Task description:
From the records below, transcribe exactly the lines that begin at the line with "C3: 1uF (N2, N6) -> none" and end at the line with "T4: NMOS IRF540", both included.

The input:
########

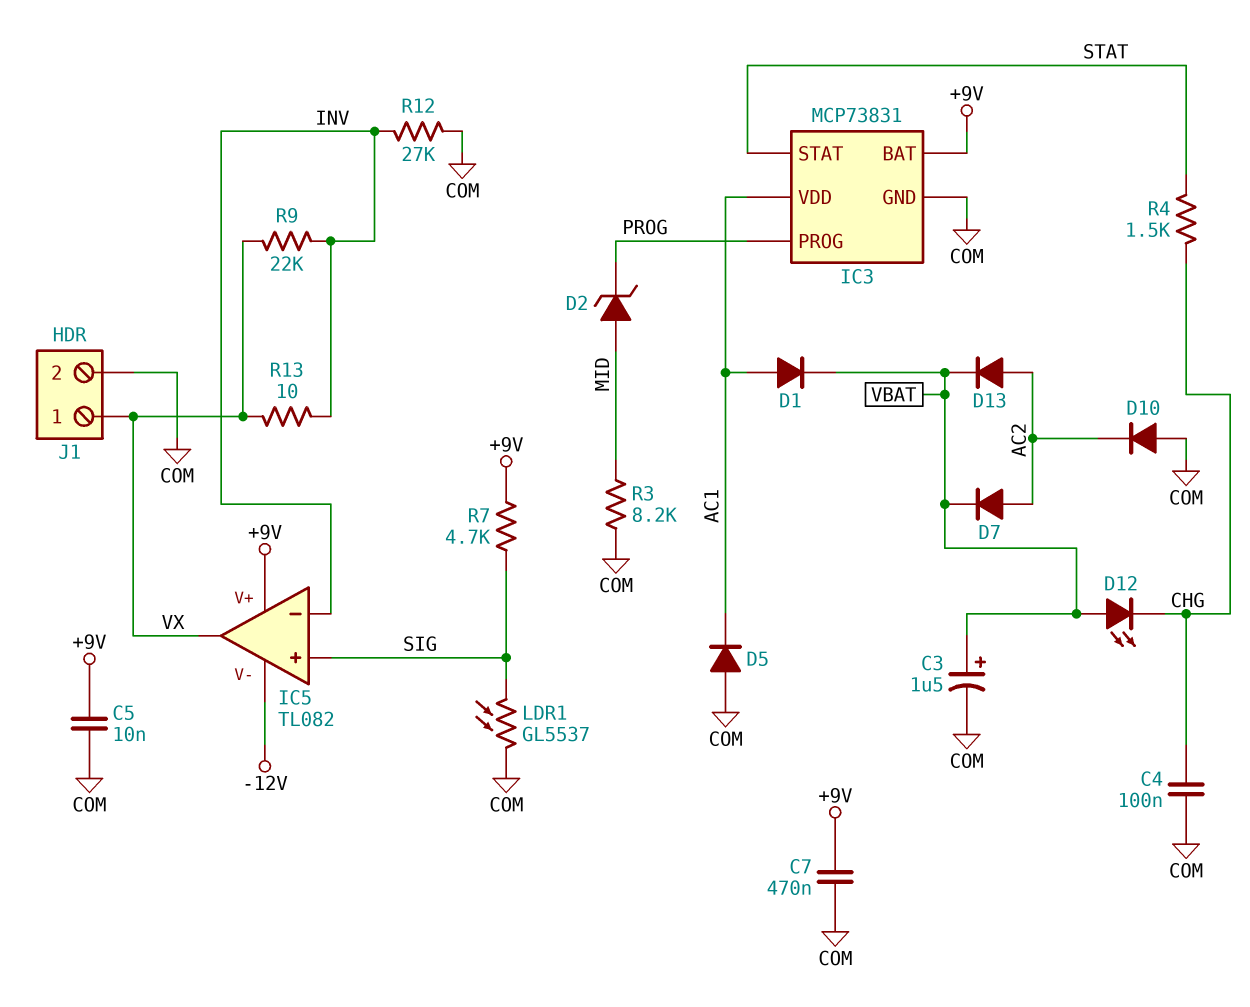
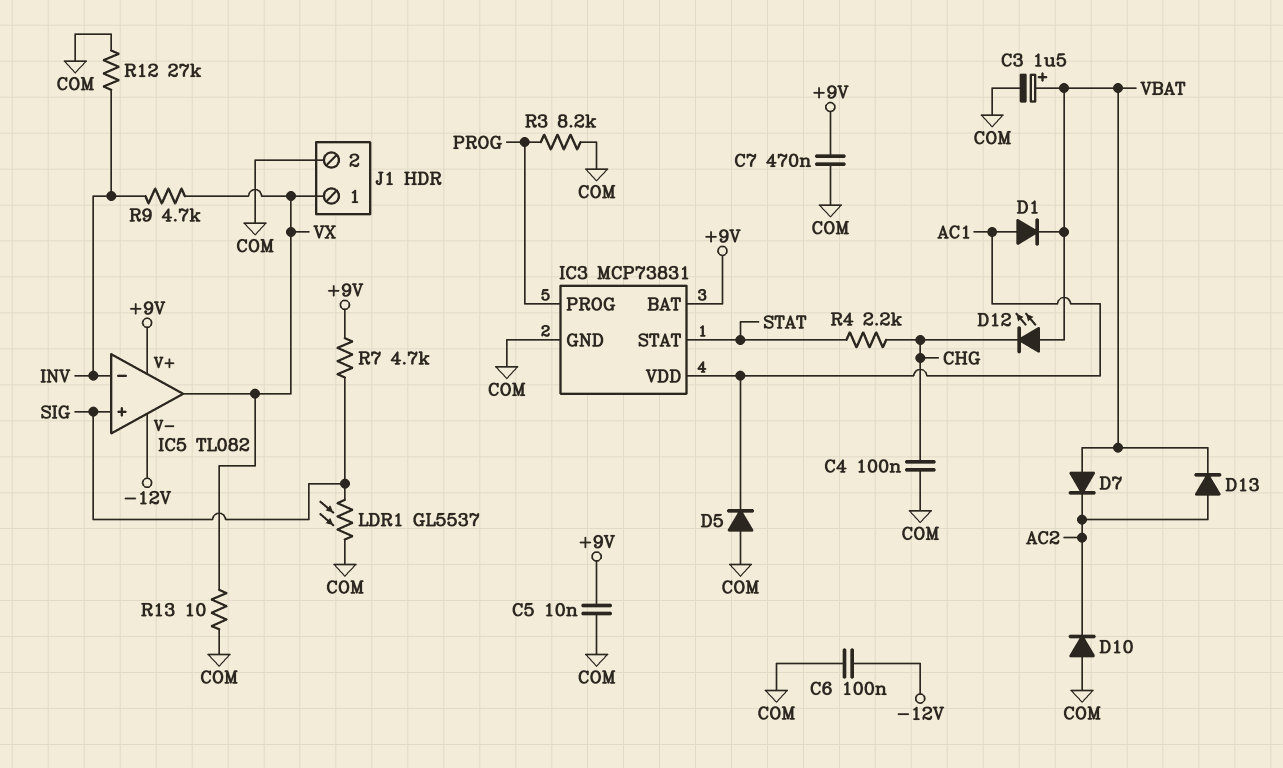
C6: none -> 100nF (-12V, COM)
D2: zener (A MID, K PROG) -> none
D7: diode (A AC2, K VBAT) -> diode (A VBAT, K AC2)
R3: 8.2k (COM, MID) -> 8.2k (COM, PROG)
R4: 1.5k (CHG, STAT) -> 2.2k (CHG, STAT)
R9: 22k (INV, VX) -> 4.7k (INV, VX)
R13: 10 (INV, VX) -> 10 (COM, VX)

########

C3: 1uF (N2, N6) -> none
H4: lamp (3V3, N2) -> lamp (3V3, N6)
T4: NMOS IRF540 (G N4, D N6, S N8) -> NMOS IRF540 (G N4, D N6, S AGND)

########

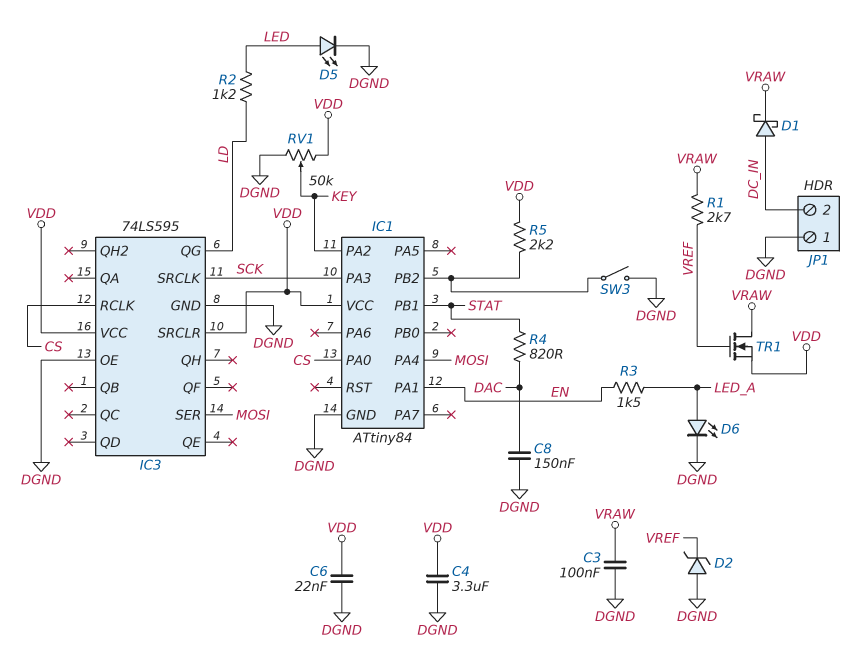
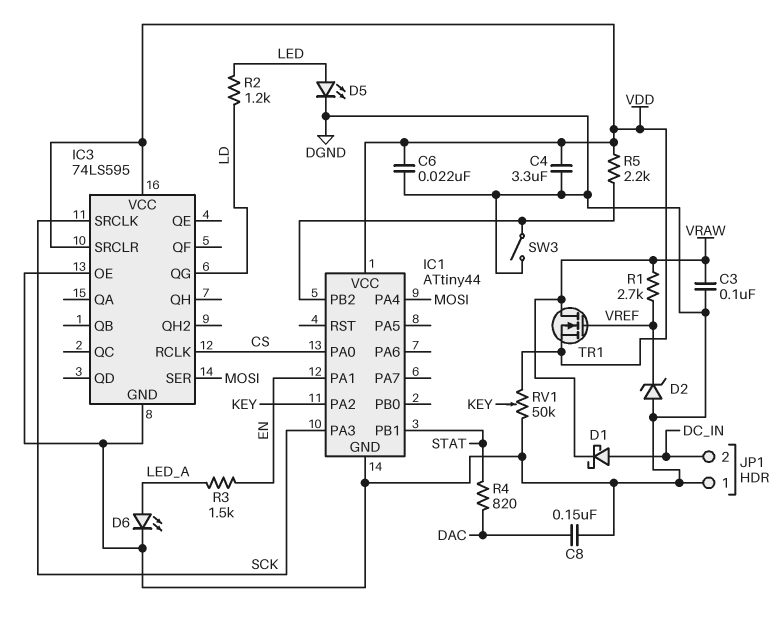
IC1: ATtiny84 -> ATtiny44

########

Result of this task:
C3: 1uF (N2, N6) -> none
H4: lamp (3V3, N2) -> lamp (3V3, N6)
T4: NMOS IRF540 (G N4, D N6, S N8) -> NMOS IRF540 (G N4, D N6, S AGND)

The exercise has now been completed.